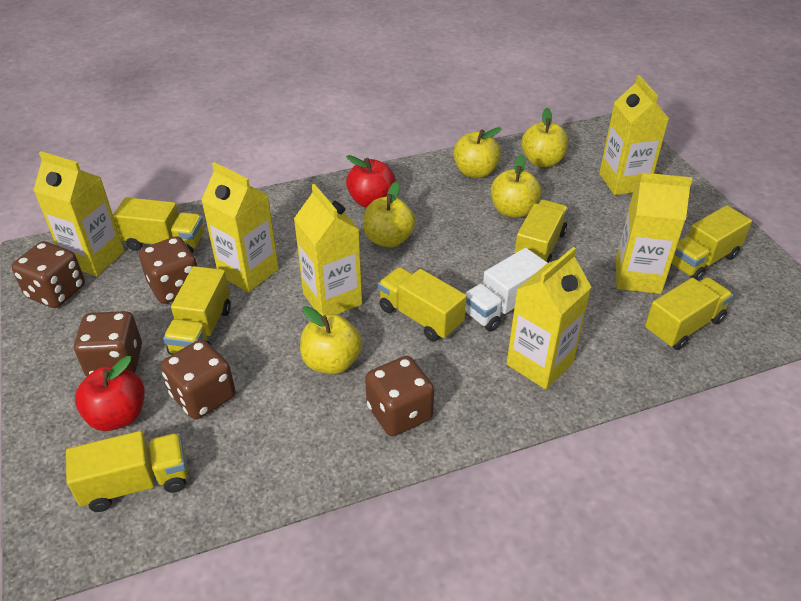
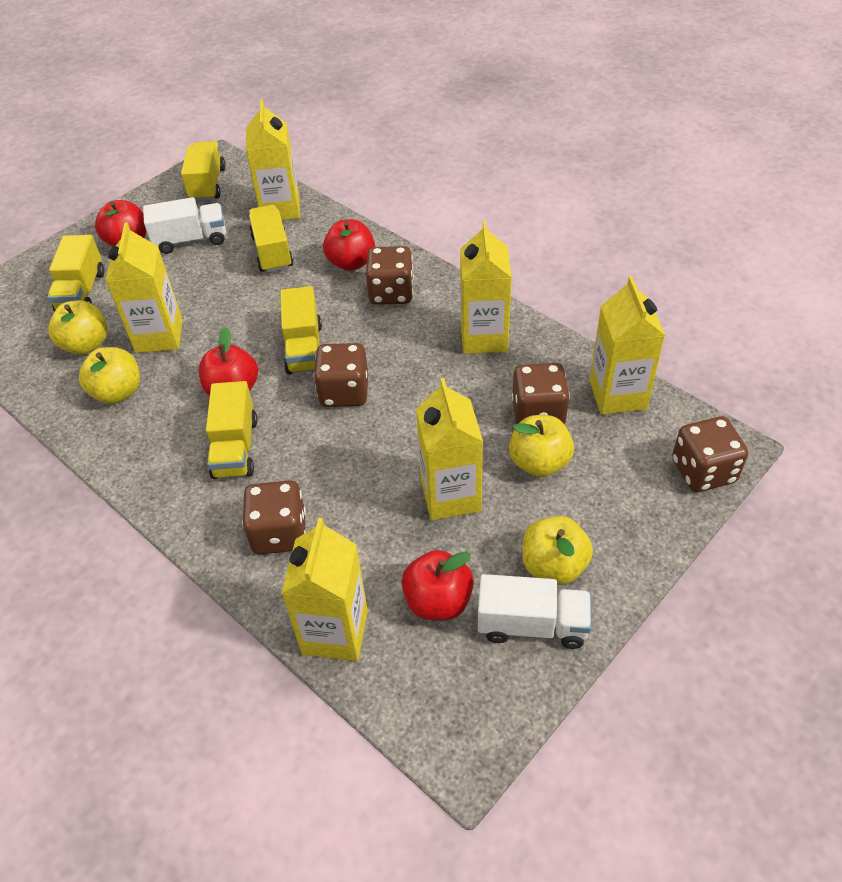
red apple: 2 -> 4
white truck: 1 -> 2
yellow apple: 5 -> 4
yellow truck: 7 -> 5

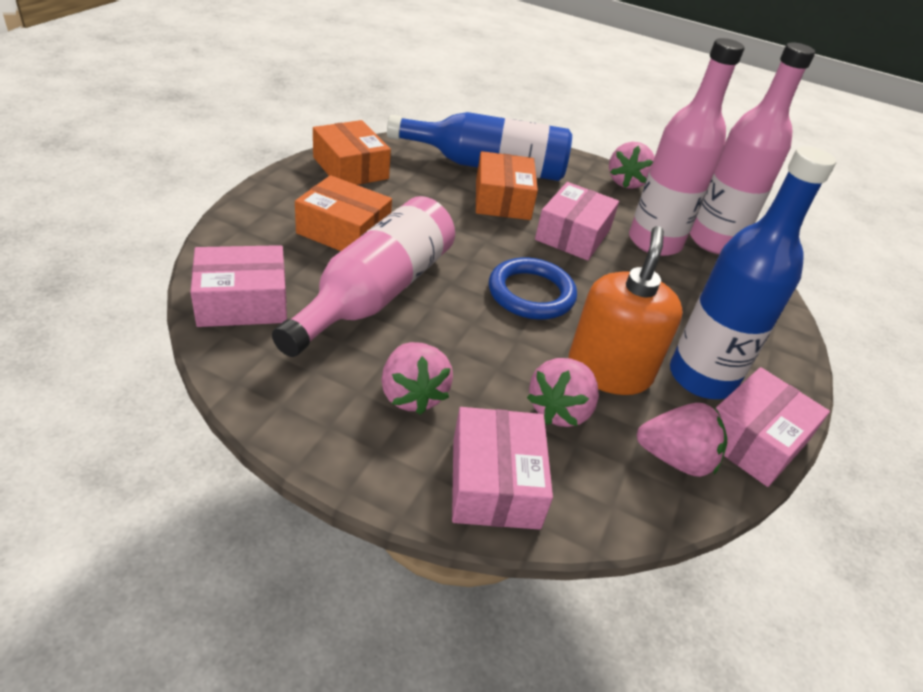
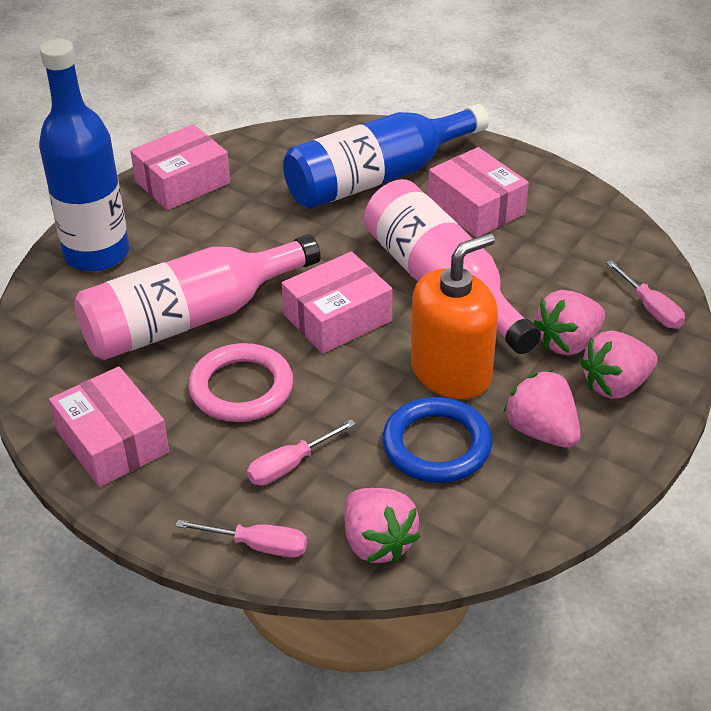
orange box: 3 -> 0
pink bottle: 3 -> 2
pink ring: 0 -> 1
pink screwdriver: 0 -> 3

______________________________

• What you are asked to do:
In the records above, find the line that contains "yellow truck: 7 -> 5" and retype it and all lines after it exactly, leaving out any pictures.

• Solution:
yellow truck: 7 -> 5

orange box: 3 -> 0
pink bottle: 3 -> 2
pink ring: 0 -> 1
pink screwdriver: 0 -> 3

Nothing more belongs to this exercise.